Segment Start: Data provided
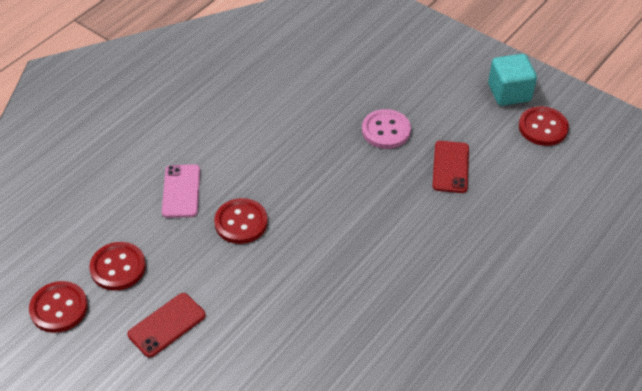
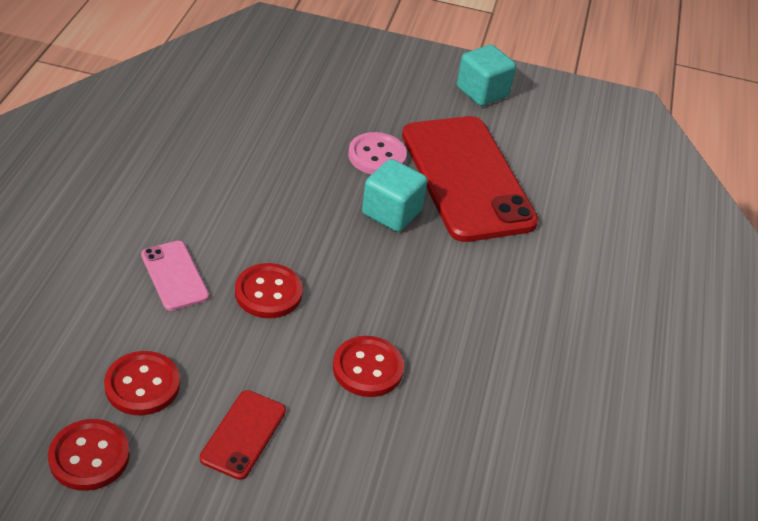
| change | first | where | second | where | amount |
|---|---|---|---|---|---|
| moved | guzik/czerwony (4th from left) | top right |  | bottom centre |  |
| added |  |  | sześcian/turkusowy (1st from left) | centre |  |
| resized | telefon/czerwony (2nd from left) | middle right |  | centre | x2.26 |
Segment End: Data provided
• [Your instructions] Extract every line of the data exactly; pictures stay out.

• [Answer space]
| change | first | where | second | where | amount |
|---|---|---|---|---|---|
| moved | guzik/czerwony (4th from left) | top right |  | bottom centre |  |
| added |  |  | sześcian/turkusowy (1st from left) | centre |  |
| resized | telefon/czerwony (2nd from left) | middle right |  | centre | x2.26 |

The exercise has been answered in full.